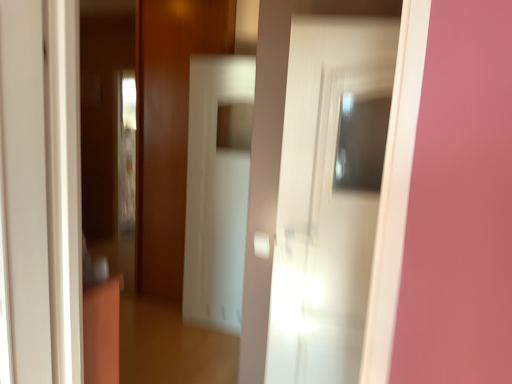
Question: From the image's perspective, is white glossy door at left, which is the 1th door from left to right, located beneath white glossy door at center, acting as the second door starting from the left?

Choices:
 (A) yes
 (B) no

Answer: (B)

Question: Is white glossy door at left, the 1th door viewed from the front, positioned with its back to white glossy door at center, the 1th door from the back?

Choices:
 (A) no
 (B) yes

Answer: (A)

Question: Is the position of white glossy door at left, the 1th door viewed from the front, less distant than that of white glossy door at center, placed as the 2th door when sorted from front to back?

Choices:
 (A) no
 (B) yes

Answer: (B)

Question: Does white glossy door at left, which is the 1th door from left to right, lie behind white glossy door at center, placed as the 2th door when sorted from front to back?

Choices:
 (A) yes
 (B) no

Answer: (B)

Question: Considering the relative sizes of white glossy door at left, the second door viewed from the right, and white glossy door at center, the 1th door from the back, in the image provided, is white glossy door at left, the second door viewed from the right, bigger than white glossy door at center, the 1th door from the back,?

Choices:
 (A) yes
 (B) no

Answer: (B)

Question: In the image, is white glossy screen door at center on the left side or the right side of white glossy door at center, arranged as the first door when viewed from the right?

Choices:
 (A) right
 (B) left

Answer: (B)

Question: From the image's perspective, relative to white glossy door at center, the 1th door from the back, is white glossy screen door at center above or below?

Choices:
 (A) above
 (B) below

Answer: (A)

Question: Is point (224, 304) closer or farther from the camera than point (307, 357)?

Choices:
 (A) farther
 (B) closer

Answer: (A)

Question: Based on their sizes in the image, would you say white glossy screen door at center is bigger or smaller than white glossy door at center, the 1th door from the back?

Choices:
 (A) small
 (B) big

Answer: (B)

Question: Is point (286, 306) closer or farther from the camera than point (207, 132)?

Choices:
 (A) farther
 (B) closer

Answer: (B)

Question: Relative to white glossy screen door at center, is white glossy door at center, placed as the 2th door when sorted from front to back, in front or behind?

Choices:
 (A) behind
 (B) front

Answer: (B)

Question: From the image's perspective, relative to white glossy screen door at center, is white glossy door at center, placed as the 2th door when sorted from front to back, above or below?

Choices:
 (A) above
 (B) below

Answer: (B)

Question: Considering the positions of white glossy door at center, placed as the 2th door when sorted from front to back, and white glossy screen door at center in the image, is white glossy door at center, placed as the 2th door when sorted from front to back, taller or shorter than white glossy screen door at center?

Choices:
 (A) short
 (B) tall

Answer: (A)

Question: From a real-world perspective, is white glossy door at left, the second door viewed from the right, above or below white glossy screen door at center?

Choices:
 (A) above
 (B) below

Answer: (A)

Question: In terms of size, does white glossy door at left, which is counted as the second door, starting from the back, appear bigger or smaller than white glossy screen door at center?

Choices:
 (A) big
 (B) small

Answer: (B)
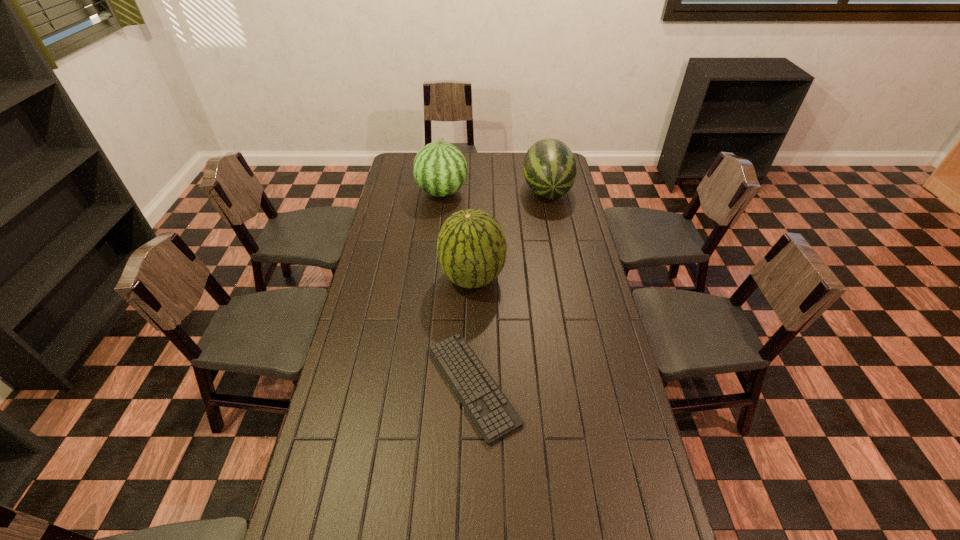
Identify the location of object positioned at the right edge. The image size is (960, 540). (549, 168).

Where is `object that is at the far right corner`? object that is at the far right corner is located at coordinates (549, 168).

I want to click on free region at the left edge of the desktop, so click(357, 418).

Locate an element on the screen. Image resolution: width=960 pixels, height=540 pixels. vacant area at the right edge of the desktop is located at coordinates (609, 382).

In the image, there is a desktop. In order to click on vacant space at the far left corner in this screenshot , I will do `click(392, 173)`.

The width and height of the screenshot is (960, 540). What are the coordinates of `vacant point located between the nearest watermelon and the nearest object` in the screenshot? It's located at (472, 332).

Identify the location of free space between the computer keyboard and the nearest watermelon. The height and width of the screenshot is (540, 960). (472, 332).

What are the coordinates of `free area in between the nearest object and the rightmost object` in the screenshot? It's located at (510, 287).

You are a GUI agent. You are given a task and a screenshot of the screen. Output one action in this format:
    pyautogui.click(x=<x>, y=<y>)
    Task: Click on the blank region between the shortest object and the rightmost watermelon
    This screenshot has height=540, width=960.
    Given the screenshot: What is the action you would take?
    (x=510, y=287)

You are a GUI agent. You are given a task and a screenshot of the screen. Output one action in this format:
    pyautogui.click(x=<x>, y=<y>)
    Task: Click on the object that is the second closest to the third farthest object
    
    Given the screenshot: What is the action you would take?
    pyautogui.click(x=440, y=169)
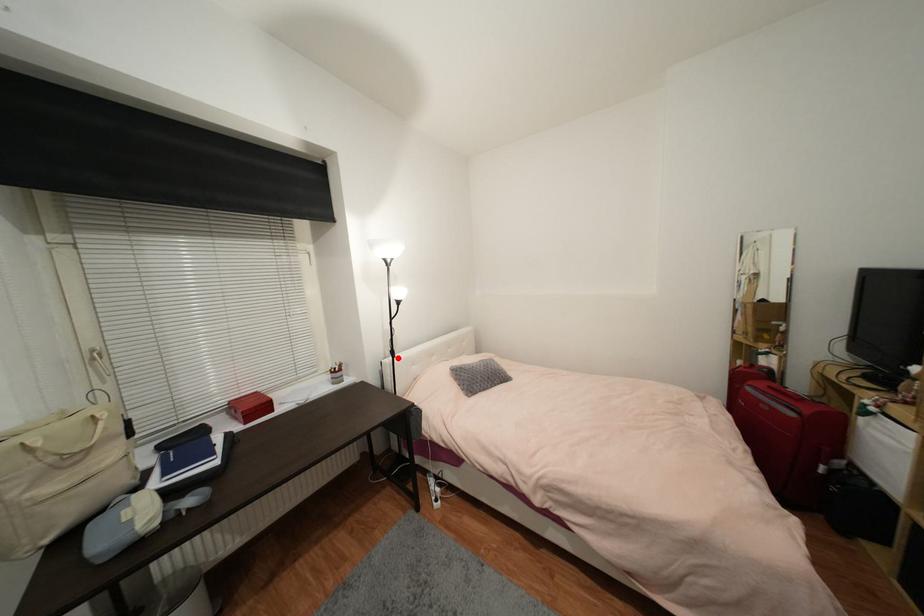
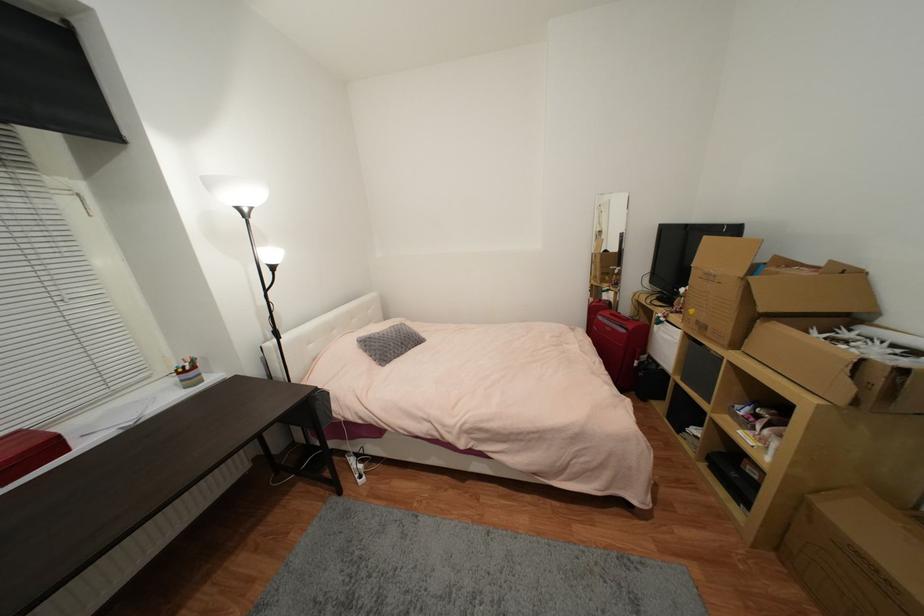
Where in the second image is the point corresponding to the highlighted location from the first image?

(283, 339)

···

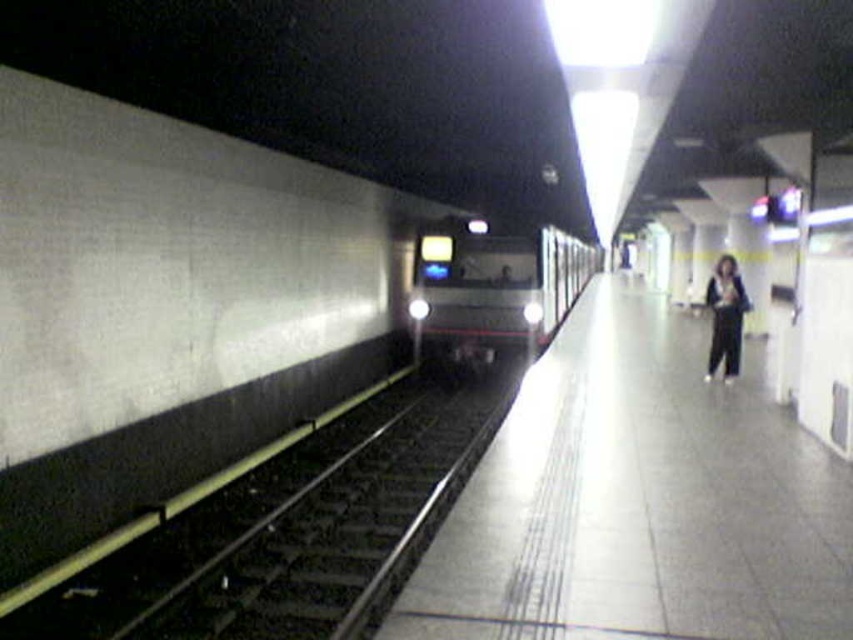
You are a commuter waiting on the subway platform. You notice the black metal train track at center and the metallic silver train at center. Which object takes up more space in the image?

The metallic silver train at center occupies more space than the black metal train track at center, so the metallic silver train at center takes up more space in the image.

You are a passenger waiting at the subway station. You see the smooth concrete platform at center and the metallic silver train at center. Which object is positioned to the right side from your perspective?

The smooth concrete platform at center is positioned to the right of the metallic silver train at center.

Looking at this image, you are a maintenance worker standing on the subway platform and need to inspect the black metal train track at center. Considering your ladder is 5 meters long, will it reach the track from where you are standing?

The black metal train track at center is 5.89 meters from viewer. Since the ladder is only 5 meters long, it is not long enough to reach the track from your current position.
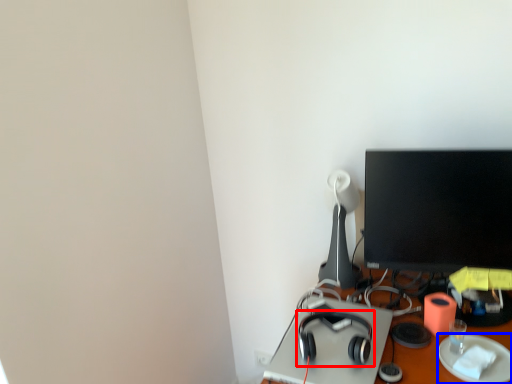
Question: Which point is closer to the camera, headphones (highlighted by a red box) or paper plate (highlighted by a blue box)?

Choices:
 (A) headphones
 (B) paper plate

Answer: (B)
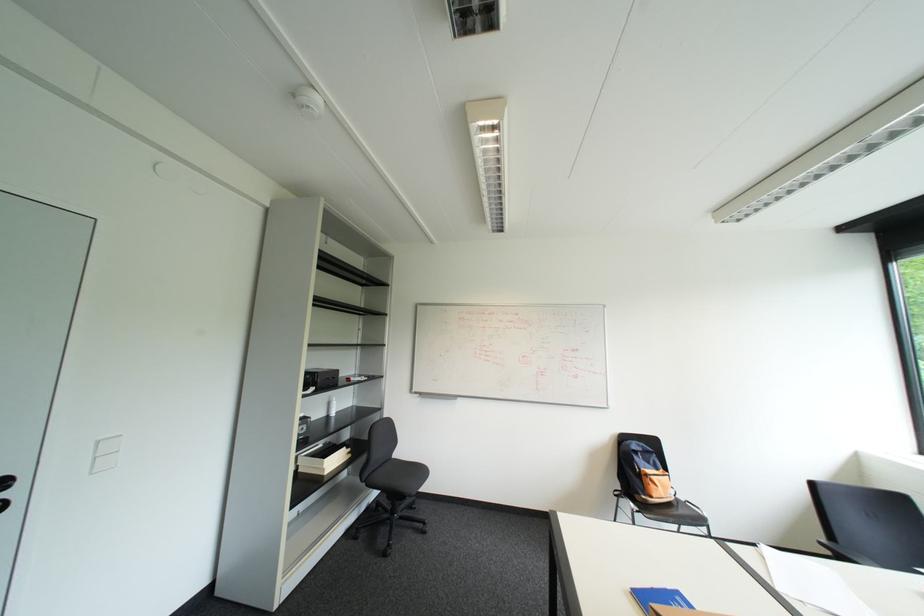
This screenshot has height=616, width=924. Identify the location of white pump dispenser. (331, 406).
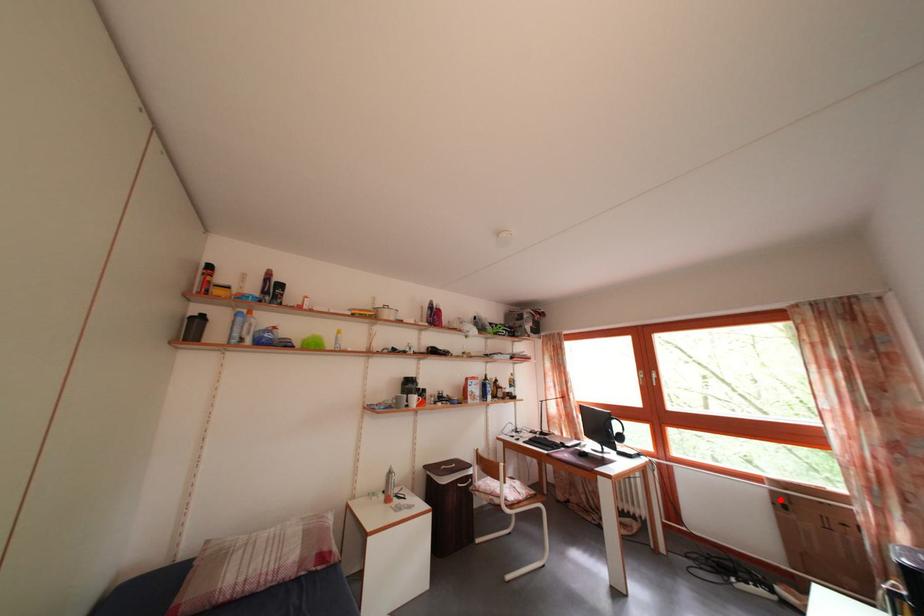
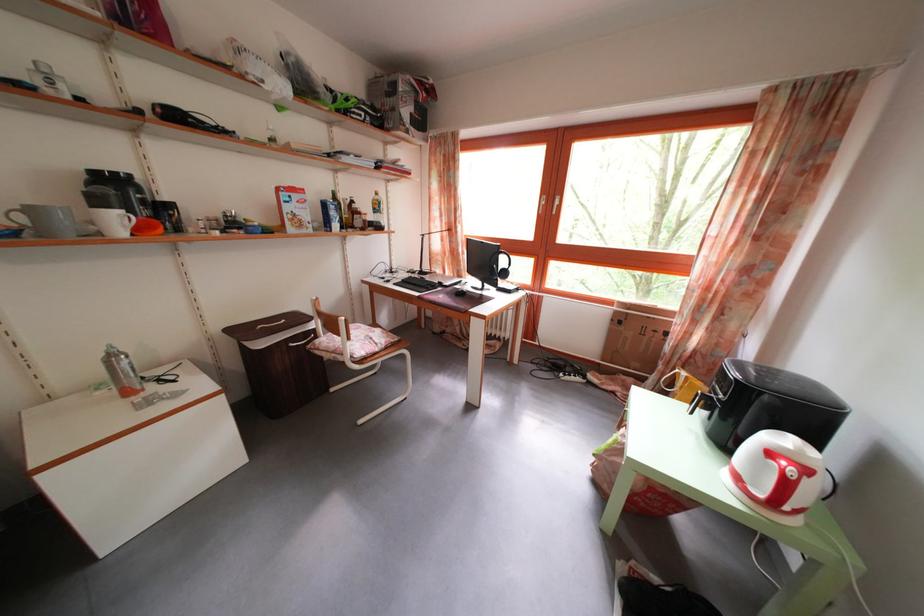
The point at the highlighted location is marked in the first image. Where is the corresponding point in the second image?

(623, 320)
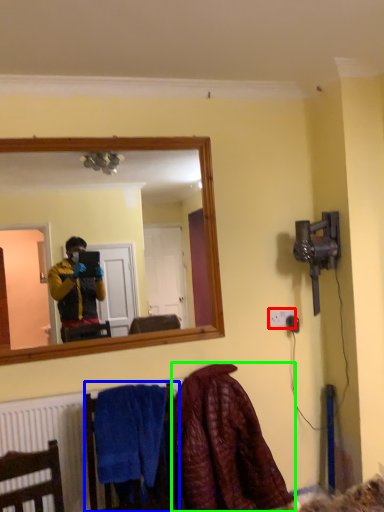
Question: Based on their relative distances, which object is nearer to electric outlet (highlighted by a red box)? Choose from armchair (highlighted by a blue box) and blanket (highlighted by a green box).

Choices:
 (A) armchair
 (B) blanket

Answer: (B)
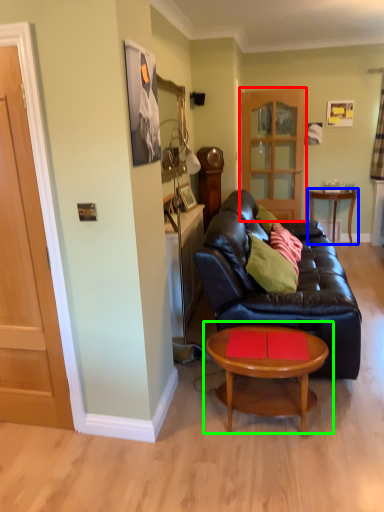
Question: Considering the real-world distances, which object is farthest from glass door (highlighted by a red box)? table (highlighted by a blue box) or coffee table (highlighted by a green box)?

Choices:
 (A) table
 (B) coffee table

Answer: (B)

···

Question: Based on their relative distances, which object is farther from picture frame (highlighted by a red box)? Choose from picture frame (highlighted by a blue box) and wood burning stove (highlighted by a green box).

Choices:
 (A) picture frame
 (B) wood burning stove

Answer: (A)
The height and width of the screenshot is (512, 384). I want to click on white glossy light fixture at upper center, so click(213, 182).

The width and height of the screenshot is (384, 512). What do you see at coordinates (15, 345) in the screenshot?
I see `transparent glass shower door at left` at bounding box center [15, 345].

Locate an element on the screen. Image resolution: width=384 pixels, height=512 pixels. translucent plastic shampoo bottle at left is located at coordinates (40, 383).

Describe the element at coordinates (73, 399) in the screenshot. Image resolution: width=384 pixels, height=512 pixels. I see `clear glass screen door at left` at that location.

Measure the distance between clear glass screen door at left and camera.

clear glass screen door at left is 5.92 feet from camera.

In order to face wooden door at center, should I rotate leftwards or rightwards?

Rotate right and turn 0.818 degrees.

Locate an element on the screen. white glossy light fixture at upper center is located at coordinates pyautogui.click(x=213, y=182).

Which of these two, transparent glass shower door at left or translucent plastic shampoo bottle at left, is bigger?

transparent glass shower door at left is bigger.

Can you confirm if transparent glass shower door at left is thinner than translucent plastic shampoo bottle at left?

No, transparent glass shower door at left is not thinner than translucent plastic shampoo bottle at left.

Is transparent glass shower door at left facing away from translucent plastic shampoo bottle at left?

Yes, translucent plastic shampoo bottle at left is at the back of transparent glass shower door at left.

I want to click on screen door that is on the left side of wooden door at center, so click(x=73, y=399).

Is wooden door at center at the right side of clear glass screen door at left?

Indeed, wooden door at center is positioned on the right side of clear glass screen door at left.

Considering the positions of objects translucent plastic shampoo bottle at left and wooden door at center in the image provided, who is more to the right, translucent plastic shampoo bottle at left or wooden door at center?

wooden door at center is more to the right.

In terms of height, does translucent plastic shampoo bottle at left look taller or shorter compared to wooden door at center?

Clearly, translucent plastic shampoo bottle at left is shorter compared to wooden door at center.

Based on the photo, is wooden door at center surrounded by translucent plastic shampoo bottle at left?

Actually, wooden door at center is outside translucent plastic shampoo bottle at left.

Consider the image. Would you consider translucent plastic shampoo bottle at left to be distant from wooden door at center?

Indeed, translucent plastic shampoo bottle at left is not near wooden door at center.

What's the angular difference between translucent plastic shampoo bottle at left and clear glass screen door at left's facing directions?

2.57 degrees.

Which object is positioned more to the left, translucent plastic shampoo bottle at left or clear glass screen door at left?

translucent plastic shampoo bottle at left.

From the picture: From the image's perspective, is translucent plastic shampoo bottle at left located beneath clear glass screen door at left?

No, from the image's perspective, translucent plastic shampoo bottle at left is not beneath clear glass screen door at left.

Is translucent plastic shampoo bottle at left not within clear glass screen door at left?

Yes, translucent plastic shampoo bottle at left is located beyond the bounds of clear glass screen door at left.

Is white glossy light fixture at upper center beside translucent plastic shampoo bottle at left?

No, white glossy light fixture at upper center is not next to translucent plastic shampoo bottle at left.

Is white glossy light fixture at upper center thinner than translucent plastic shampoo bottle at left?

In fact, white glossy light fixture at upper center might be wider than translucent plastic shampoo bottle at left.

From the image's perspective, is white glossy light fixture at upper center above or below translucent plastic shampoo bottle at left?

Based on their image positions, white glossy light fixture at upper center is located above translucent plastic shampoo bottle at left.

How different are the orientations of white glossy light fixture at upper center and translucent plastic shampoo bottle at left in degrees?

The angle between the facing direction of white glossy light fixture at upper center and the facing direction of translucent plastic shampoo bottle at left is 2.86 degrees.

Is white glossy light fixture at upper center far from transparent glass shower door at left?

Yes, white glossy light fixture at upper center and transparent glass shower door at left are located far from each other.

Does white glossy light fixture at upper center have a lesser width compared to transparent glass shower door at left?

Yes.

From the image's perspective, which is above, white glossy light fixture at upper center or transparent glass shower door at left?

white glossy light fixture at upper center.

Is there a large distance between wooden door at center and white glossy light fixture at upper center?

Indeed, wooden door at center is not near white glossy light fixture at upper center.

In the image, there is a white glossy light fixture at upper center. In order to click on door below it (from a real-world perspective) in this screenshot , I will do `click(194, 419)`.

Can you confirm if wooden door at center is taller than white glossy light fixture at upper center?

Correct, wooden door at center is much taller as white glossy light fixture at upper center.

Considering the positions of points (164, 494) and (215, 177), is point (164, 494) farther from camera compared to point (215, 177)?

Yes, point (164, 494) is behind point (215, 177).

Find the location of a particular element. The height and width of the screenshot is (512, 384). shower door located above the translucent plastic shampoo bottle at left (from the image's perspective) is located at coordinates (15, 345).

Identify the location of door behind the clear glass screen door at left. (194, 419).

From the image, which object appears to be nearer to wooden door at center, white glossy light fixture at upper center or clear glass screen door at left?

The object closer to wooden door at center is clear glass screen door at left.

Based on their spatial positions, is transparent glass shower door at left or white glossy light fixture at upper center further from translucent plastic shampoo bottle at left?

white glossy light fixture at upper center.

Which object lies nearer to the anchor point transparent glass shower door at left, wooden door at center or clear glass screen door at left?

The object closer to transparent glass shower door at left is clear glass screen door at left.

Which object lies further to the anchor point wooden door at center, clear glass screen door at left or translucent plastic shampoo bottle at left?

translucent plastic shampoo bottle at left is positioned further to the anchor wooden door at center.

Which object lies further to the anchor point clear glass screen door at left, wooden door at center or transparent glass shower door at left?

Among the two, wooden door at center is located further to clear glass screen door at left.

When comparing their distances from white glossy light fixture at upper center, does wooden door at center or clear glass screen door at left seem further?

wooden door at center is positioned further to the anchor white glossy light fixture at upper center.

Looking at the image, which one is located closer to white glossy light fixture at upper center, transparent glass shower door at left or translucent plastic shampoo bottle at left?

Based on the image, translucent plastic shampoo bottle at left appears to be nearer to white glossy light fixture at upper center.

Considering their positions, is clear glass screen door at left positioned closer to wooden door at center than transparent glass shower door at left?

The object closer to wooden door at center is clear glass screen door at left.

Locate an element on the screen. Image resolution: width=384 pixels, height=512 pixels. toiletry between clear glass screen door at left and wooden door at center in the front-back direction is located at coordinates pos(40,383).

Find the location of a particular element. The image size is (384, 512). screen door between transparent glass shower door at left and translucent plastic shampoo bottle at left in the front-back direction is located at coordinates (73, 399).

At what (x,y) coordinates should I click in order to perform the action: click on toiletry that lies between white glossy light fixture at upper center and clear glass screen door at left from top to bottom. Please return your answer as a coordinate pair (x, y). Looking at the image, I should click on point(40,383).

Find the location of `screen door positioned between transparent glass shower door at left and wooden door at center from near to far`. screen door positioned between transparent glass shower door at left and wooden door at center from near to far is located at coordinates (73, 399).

···

**Problem to solve**
Reproduce the material word for word, from the line containing "Identify the location of free" through the line containing "at (510, 287).", including both of those lines.

**Exercise answer**
Identify the location of free space between the computer keyboard and the nearest watermelon. The height and width of the screenshot is (540, 960). (472, 332).

What are the coordinates of `free area in between the nearest object and the rightmost object` in the screenshot? It's located at (510, 287).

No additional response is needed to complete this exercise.